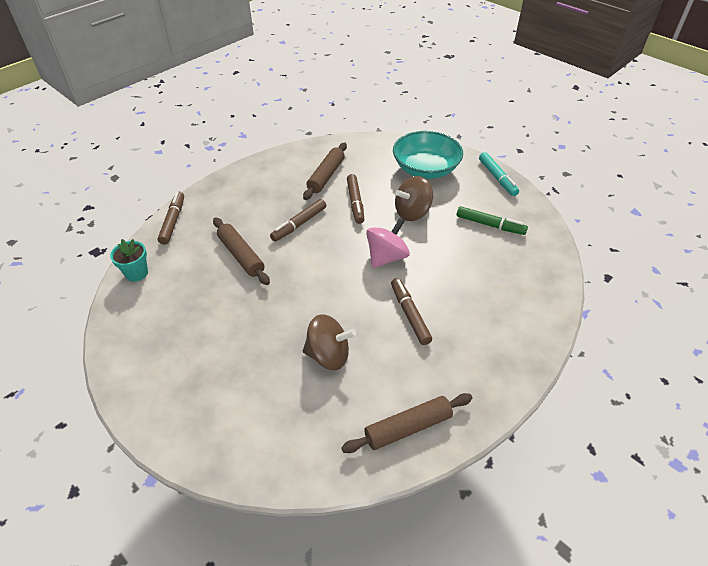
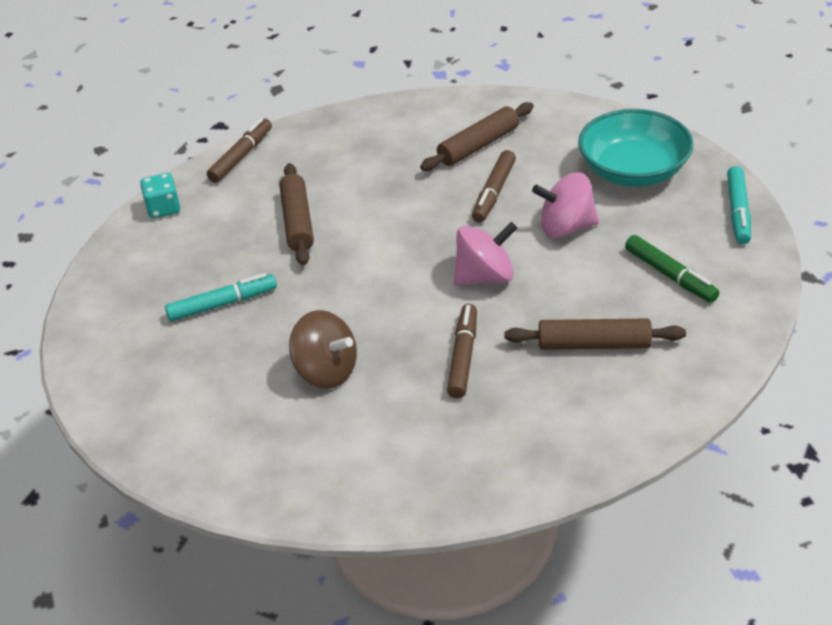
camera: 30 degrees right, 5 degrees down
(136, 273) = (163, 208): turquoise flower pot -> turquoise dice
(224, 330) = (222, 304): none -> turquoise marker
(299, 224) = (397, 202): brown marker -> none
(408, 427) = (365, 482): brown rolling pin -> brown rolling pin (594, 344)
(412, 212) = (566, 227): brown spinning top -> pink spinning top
# # # #
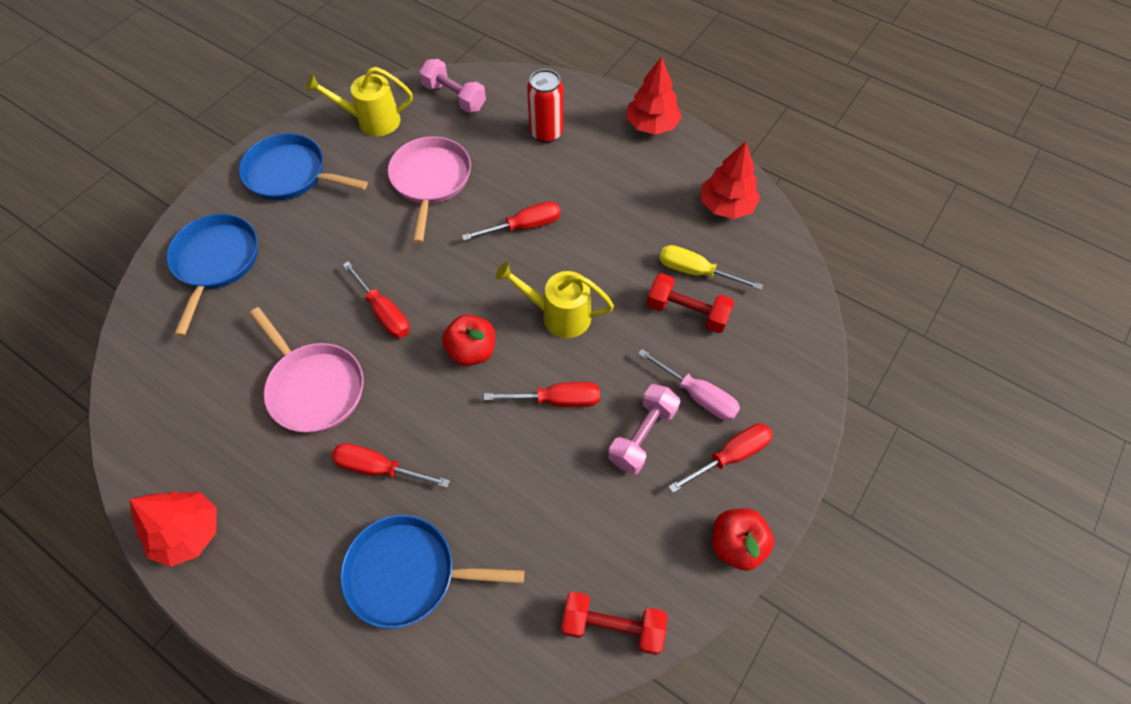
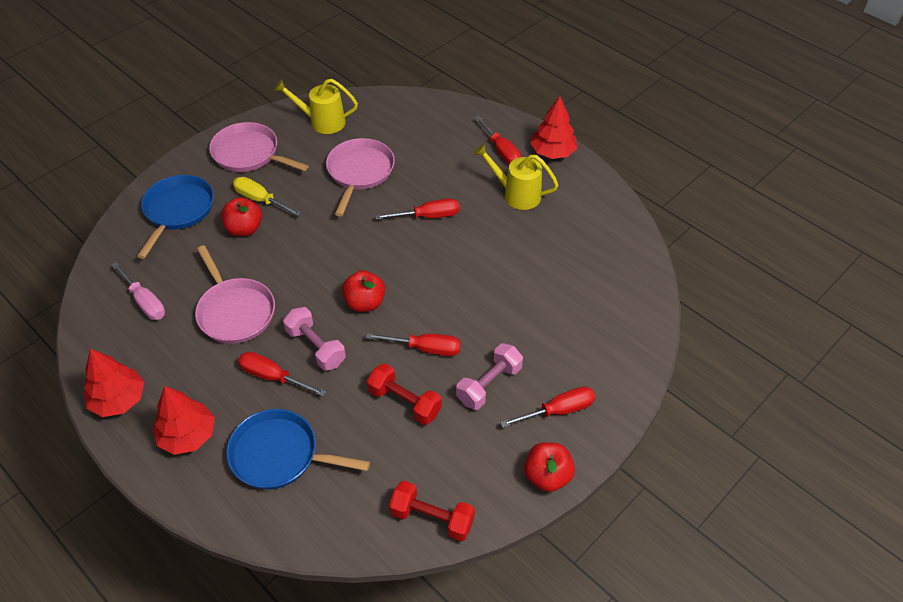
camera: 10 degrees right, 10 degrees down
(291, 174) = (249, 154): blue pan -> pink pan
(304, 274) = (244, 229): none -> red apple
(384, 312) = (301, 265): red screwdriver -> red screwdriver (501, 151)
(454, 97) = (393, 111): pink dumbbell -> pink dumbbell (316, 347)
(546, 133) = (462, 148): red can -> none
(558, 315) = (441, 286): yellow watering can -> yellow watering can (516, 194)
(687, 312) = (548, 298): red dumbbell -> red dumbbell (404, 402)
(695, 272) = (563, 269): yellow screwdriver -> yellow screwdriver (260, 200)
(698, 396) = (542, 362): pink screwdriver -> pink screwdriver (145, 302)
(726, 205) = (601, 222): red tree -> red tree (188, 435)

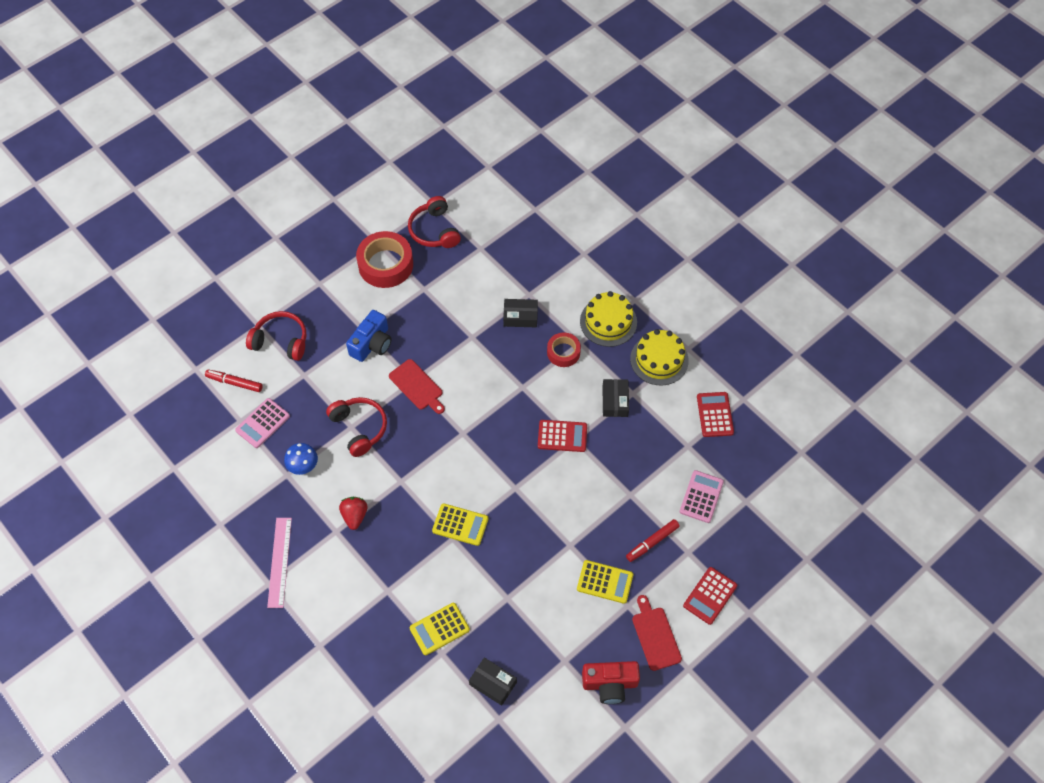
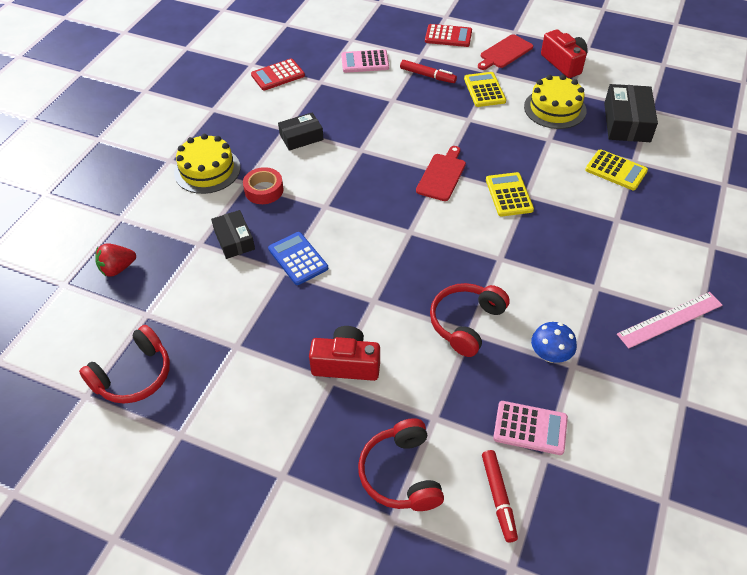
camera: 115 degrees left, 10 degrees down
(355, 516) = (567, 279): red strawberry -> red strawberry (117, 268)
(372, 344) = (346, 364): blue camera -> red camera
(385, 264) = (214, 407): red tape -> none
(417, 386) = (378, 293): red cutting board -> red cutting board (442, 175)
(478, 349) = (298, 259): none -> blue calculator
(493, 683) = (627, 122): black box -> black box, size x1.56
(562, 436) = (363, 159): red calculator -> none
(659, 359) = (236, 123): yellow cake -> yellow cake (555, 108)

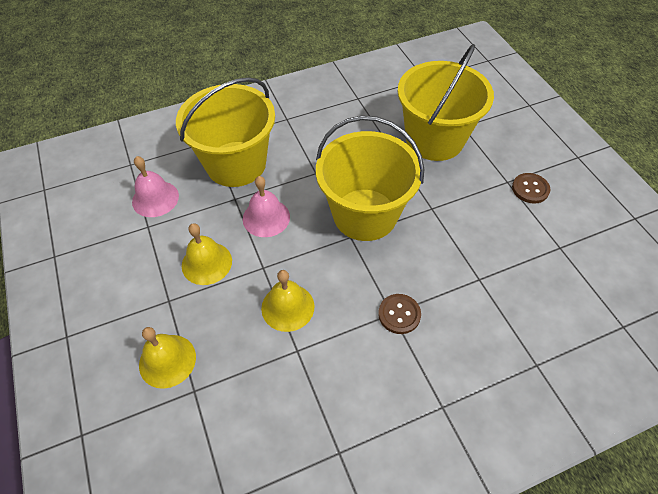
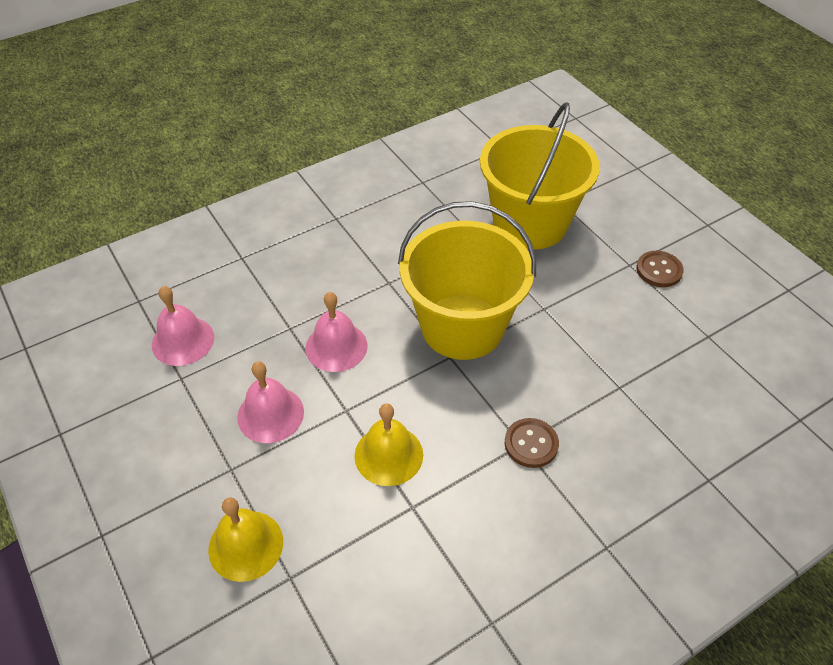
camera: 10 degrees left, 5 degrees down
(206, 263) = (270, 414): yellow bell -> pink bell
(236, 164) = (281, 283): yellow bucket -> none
# # # #
**TASK TO COMPLETE**
Find the line with "(546, 133) = (462, 148): red can -> none" in the entries above. Set down exactly every line from it up to and including the line with "(236, 164) = (281, 283): yellow", images excluded.

**WRITTEN SOLUTION**
(546, 133) = (462, 148): red can -> none
(558, 315) = (441, 286): yellow watering can -> yellow watering can (516, 194)
(687, 312) = (548, 298): red dumbbell -> red dumbbell (404, 402)
(695, 272) = (563, 269): yellow screwdriver -> yellow screwdriver (260, 200)
(698, 396) = (542, 362): pink screwdriver -> pink screwdriver (145, 302)
(726, 205) = (601, 222): red tree -> red tree (188, 435)

camera: 115 degrees left, 10 degrees down
(355, 516) = (567, 279): red strawberry -> red strawberry (117, 268)
(372, 344) = (346, 364): blue camera -> red camera
(385, 264) = (214, 407): red tape -> none
(417, 386) = (378, 293): red cutting board -> red cutting board (442, 175)
(478, 349) = (298, 259): none -> blue calculator
(493, 683) = (627, 122): black box -> black box, size x1.56
(562, 436) = (363, 159): red calculator -> none
(659, 359) = (236, 123): yellow cake -> yellow cake (555, 108)

camera: 10 degrees left, 5 degrees down
(206, 263) = (270, 414): yellow bell -> pink bell
(236, 164) = (281, 283): yellow bucket -> none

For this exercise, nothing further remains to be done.